### Description of the task
The lines needed are those below that contain the word "purple"; copy each one.

### Dataset records

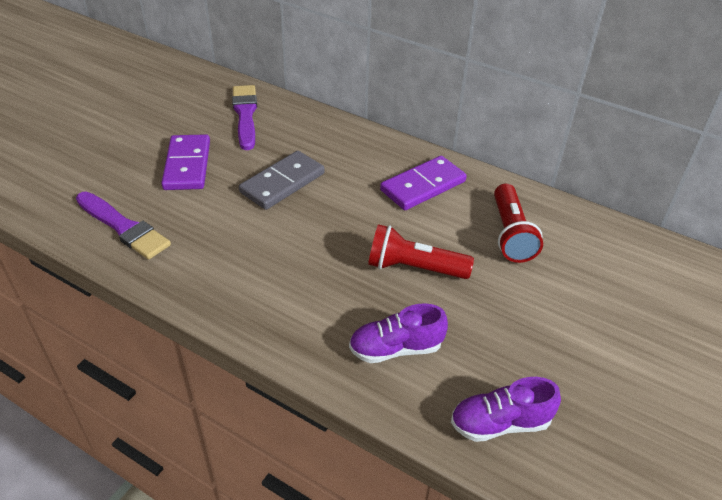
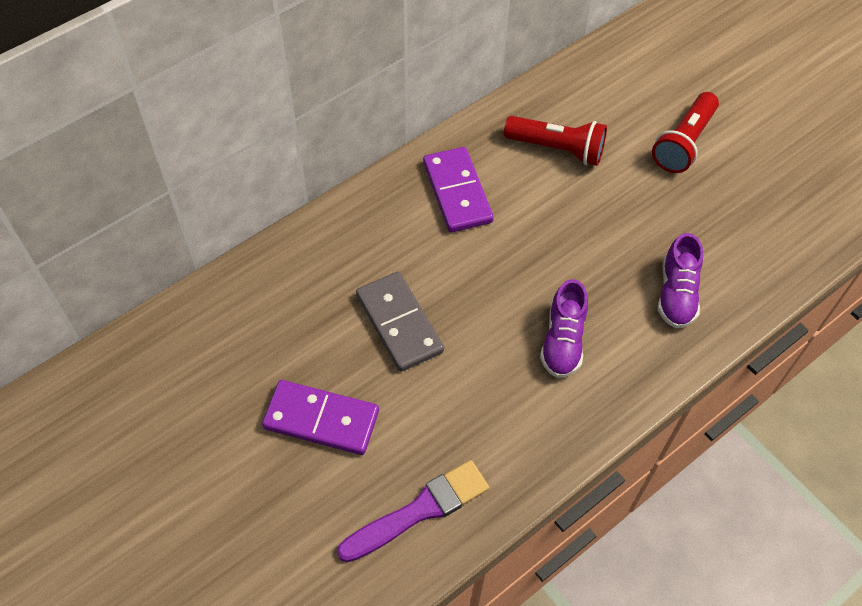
camera: 70 degrees left, 15 degrees up
(245, 114) = (236, 330): purple brush -> none
(414, 268) = (578, 244): red flashlight -> red flashlight (683, 143)
(500, 423) = (771, 248): purple shoe -> purple shoe (562, 341)

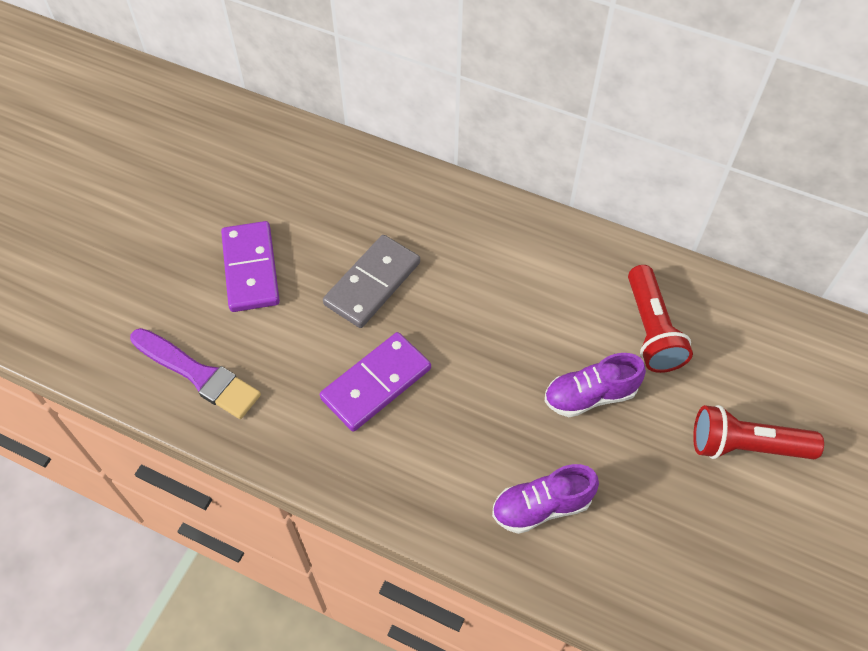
camera: 65 degrees right, 0 degrees up
(457, 192) = (541, 268): purple domino -> purple domino (376, 384)
(562, 341) = (426, 421): purple shoe -> purple shoe (590, 395)

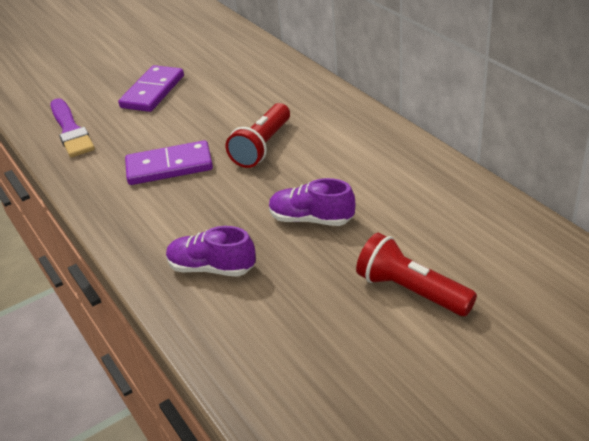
camera: 35 degrees right, 20 degrees down
(372, 283) = (219, 118): grey domino -> none
(651, 330) = (397, 198): red flashlight -> red flashlight (262, 147)

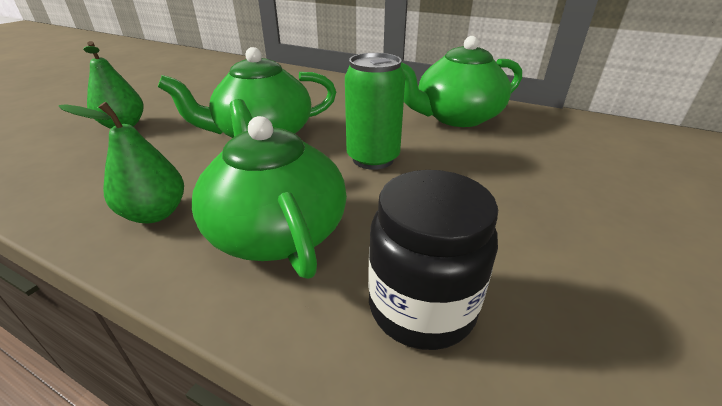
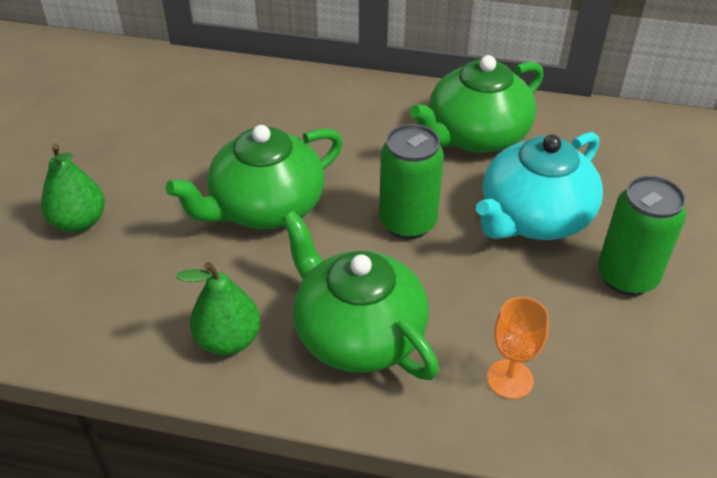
camera: 15 degrees left, 10 degrees up
(421, 307) = (510, 379): black jar -> orange goblet
(493, 171) = (534, 217): none -> turquoise teapot
(588, 230) = (627, 277): none -> green can

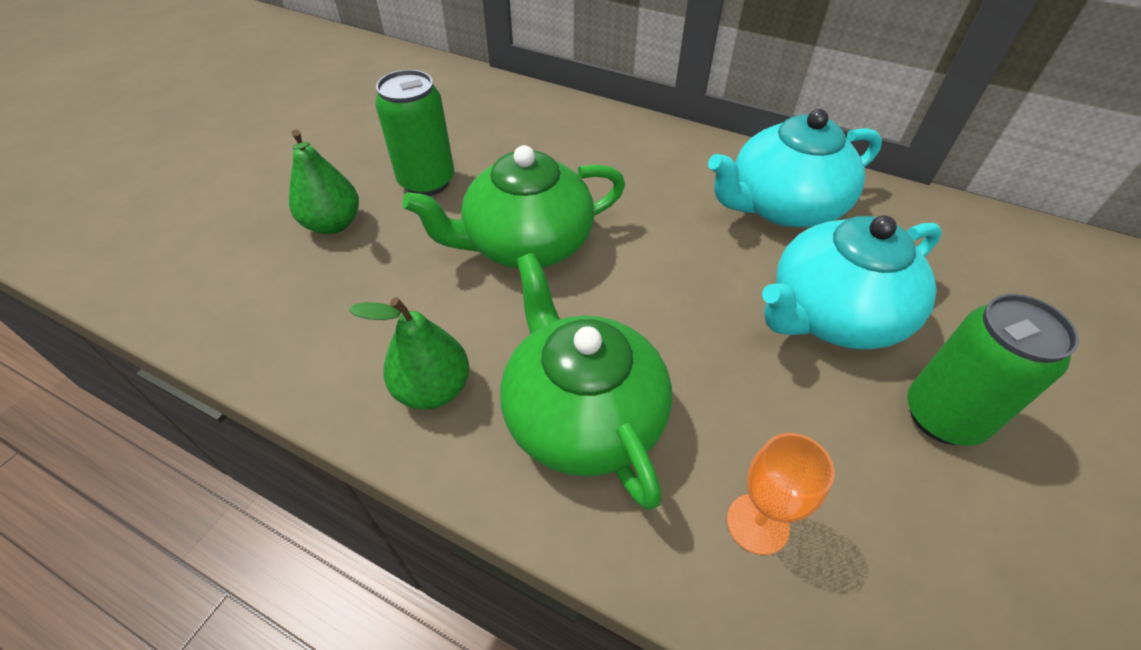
camera: 15 degrees right, 5 degrees up
(408, 223) = (678, 291): green can -> green can (427, 182)
(476, 135) = (783, 206): green teapot -> turquoise teapot

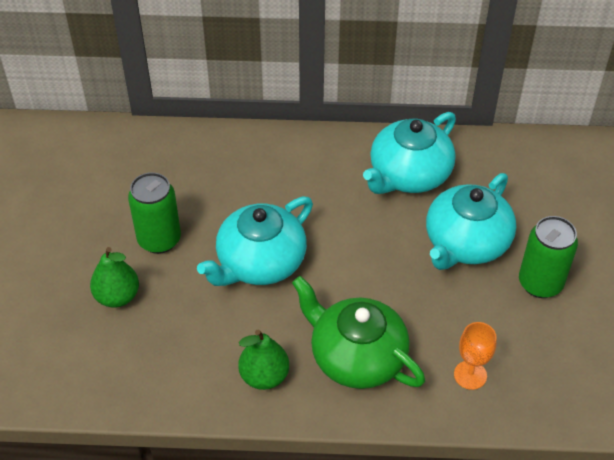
camera: 25 degrees left, 0 degrees up
(526, 243) = (260, 263): green teapot -> turquoise teapot

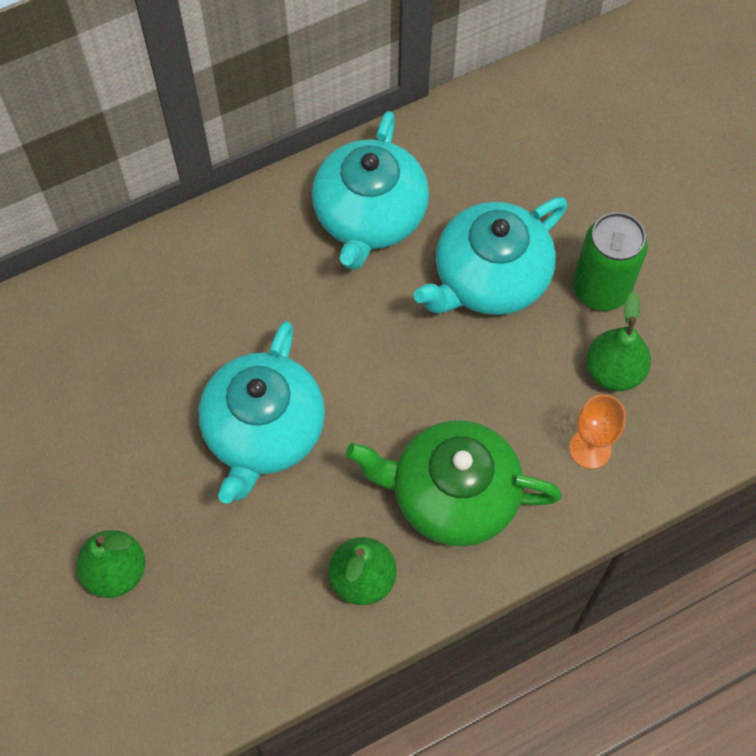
camera: 30 degrees left, 15 degrees up
(159, 240) = (117, 465): green can -> none
(466, 243) = (489, 278): turquoise teapot -> turquoise teapot turned 45 degrees clockwise
(518, 336) = (614, 371): none -> green pear

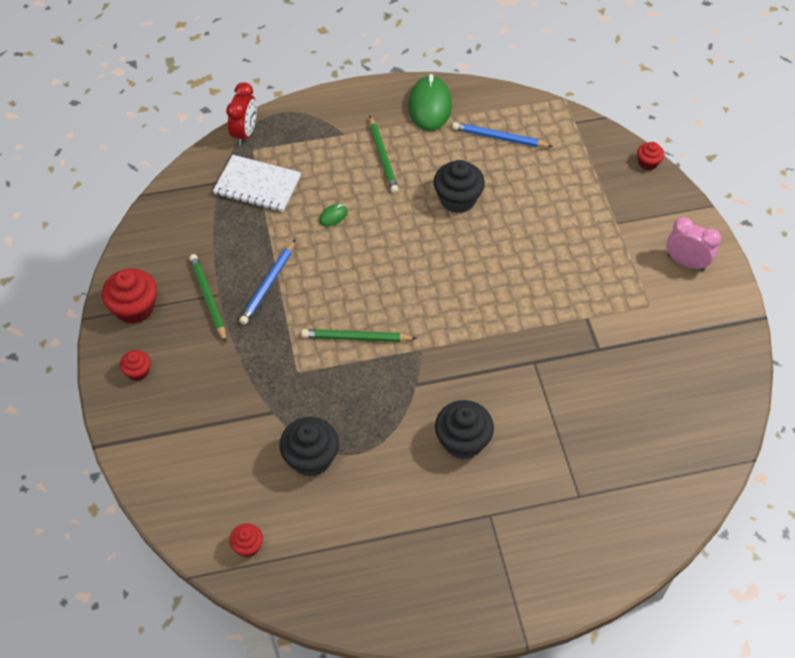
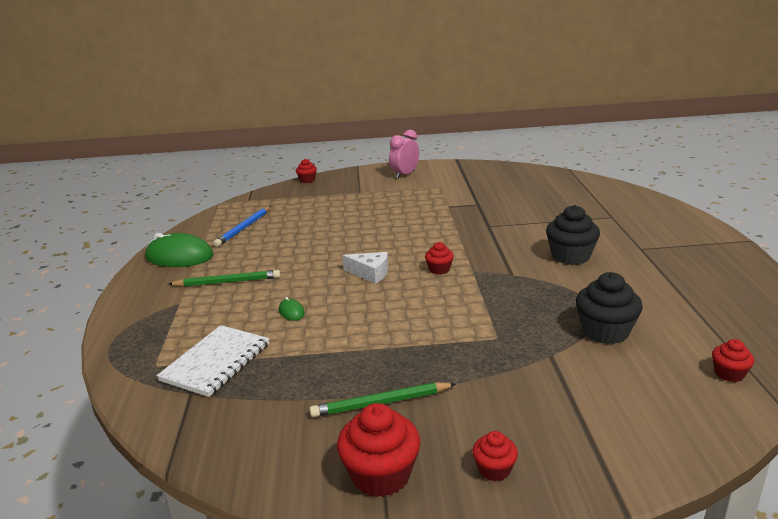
camera: 80 degrees left, 30 degrees down
(245, 133) = (123, 371): red clock -> none
(268, 284) = (372, 356): blue pencil -> none
(356, 338) = (456, 302): green pencil -> none
(408, 263) = (370, 273): none -> white cheese
(421, 320) = (439, 269): none -> red cupcake
(457, 199) = (304, 248): black cupcake -> none

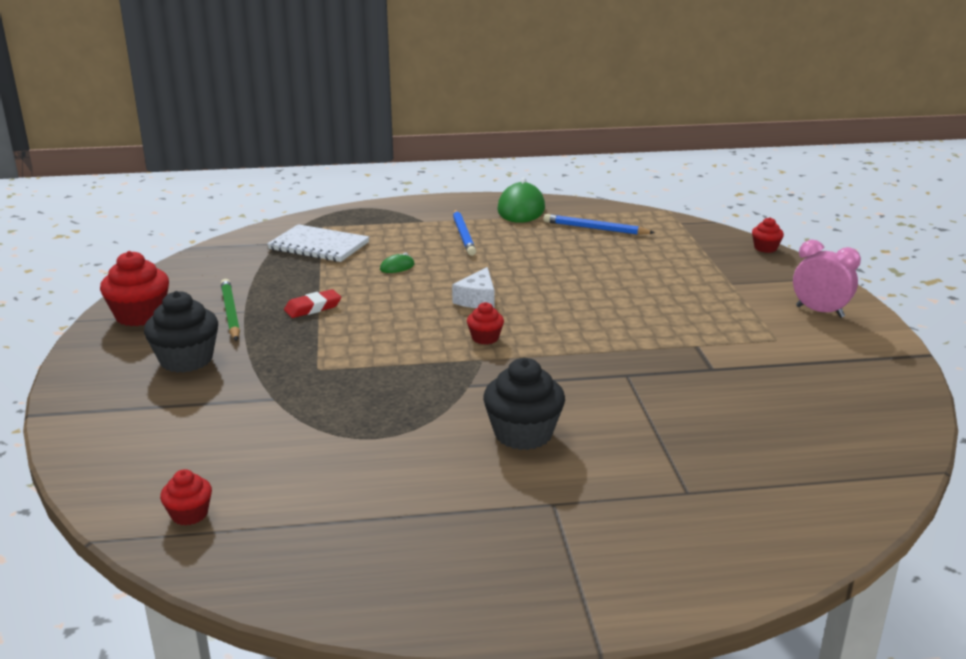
camera: 85 degrees right, 0 degrees up
(228, 282) = (463, 235): green pencil -> blue pencil
(375, 351) = (313, 308): none -> red eraser
(494, 469) = (118, 360): red cupcake -> none
(605, 331) = (310, 438): black cupcake -> black cupcake (186, 360)

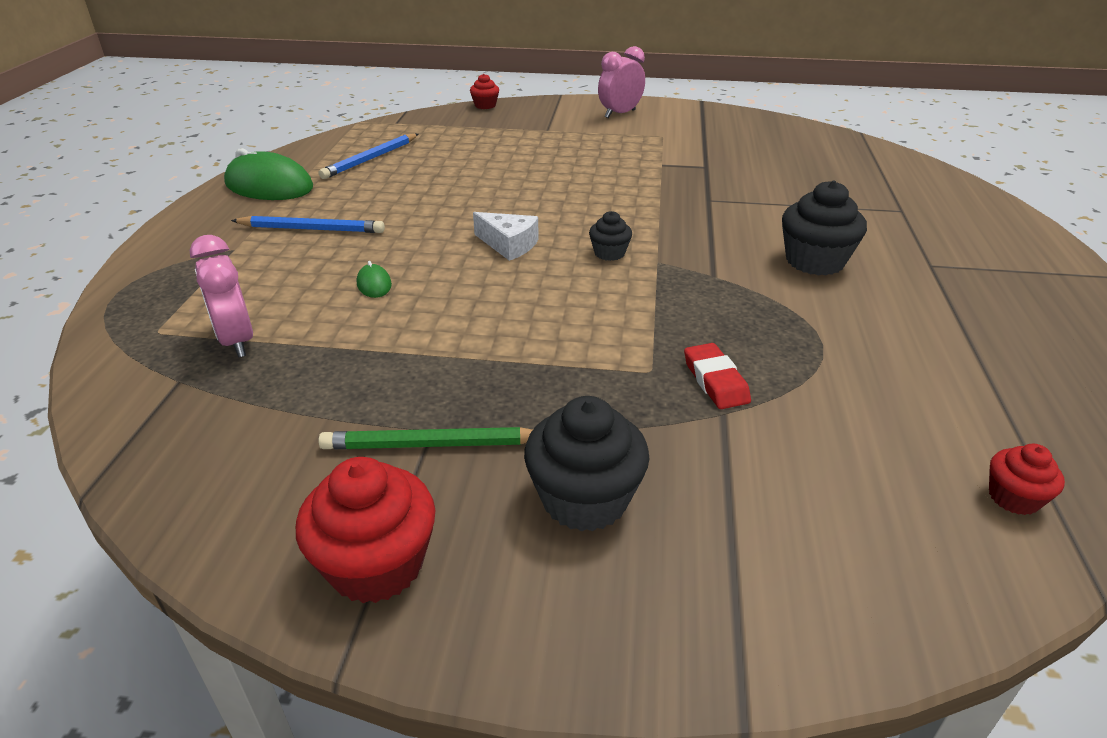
camera: 75 degrees left, 10 degrees up
(313, 308) = (462, 362): red eraser -> red eraser (715, 381)
(319, 246) = (236, 341): white notebook -> pink clock
(485, 338) = (609, 253): red cupcake -> black cupcake

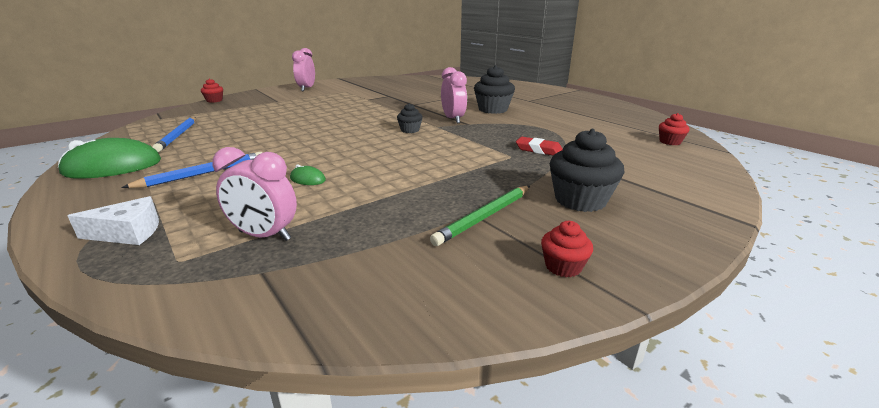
camera: 45 degrees left, 10 degrees down
(376, 564) = (563, 266): red cupcake -> red cupcake, size x0.55
(509, 245) = (353, 142): white cheese -> white cheese (128, 233)
(708, 257) = (453, 119): none -> pink clock

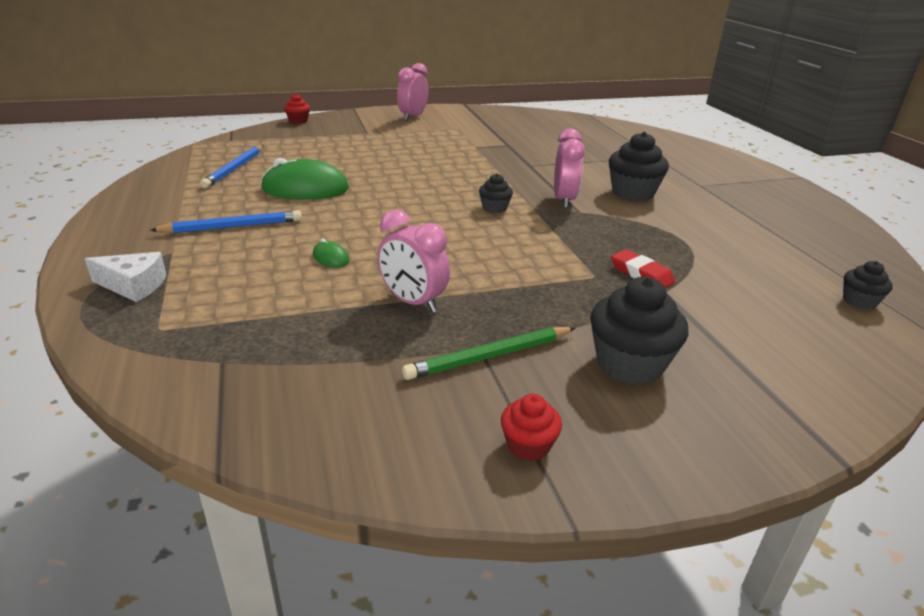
camera: 20 degrees right, 5 degrees up
(113, 167) = (156, 200): green mouse -> green mouse (305, 189)
(264, 236) = (247, 320): pink clock -> pink clock (413, 302)
(670, 142) = (859, 301): red cupcake -> black cupcake

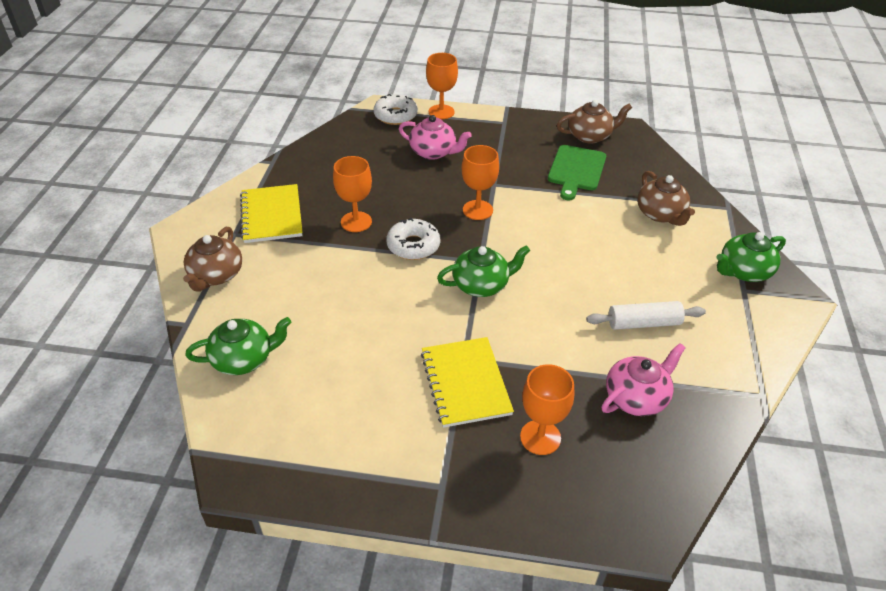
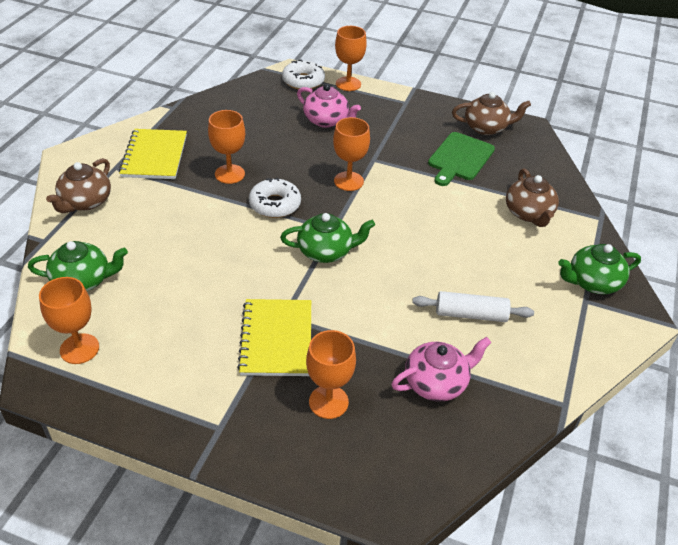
camera: 10 degrees right, 0 degrees up
(266, 432) = (79, 349): none -> orange goblet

### Answer section
(245, 114) = (236, 330): purple brush -> none
(500, 423) = (771, 248): purple shoe -> purple shoe (562, 341)
(457, 192) = (541, 268): purple domino -> purple domino (376, 384)
(562, 341) = (426, 421): purple shoe -> purple shoe (590, 395)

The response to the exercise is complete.